Segment Start: Dataset

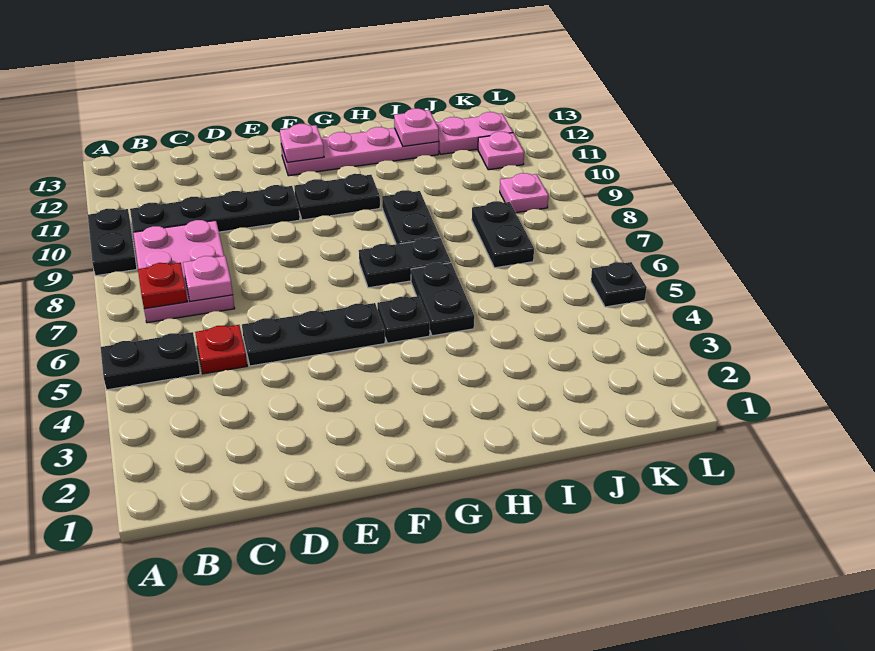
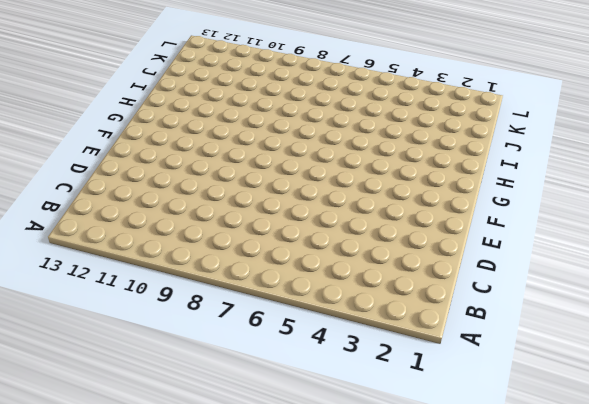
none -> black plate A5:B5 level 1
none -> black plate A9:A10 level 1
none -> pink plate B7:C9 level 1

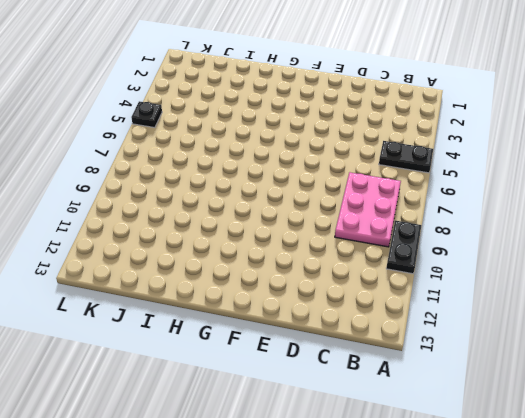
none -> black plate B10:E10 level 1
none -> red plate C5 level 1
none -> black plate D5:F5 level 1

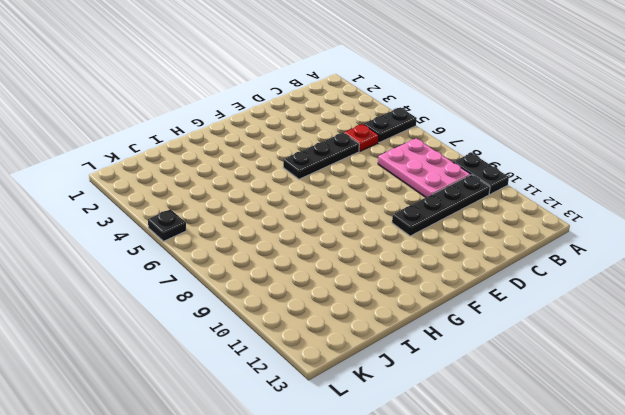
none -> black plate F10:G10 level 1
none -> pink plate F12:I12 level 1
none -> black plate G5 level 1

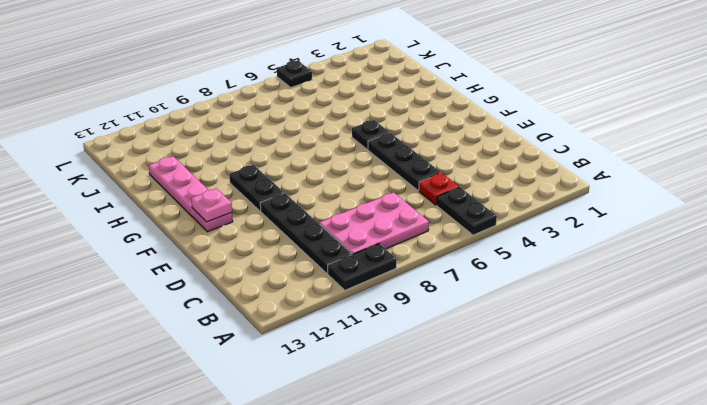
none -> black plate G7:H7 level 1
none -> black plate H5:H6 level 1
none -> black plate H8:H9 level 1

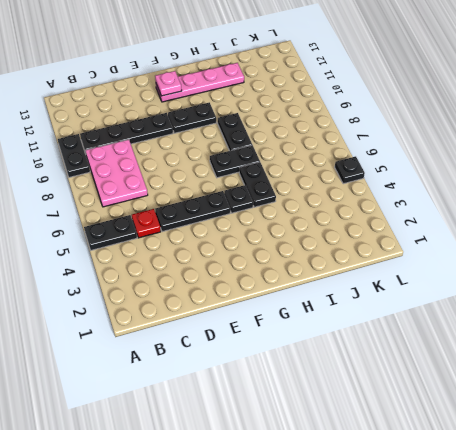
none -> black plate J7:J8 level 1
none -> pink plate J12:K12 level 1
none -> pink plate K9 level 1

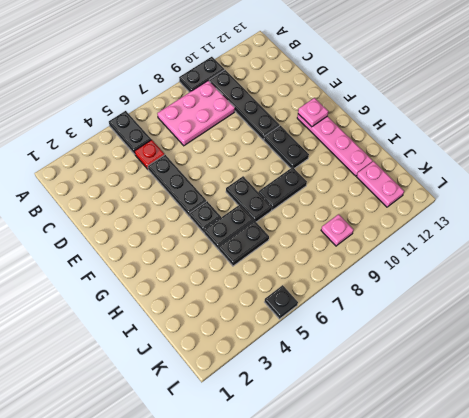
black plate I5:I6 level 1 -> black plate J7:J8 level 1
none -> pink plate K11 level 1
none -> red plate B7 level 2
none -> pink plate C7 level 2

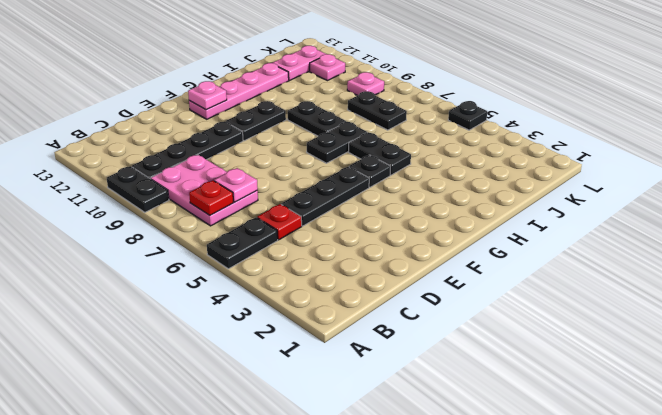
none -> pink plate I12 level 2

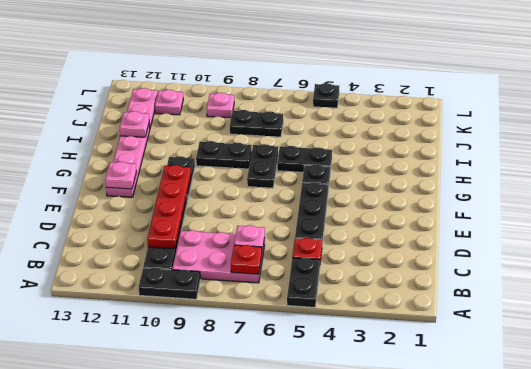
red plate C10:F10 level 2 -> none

Segment End: Dataset
Segment Start: Dataset

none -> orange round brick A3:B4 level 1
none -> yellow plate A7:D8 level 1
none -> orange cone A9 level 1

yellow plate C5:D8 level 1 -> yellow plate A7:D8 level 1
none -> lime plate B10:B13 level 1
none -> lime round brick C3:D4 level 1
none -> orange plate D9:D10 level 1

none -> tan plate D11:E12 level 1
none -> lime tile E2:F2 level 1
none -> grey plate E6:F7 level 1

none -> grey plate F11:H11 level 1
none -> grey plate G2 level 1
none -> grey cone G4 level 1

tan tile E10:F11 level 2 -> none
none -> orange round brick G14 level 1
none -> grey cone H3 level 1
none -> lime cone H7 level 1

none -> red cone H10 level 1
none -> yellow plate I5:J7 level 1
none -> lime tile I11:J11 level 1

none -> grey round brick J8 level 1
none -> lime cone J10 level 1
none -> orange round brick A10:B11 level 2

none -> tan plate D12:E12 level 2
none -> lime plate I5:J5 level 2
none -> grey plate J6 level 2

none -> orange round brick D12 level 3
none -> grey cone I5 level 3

Segment End: Dataset

What you need to do:
Here the job is to copy the listing above word for word, starting at the line with "none -> pink plate J12:K12 level 1" and ending at the line with "red plate C10:F10 level 2 -> none", and to leave out the pictures.

Your solution:
none -> pink plate J12:K12 level 1
none -> pink plate K9 level 1

black plate I5:I6 level 1 -> black plate J7:J8 level 1
none -> pink plate K11 level 1
none -> red plate B7 level 2
none -> pink plate C7 level 2

none -> pink plate I12 level 2

red plate C10:F10 level 2 -> none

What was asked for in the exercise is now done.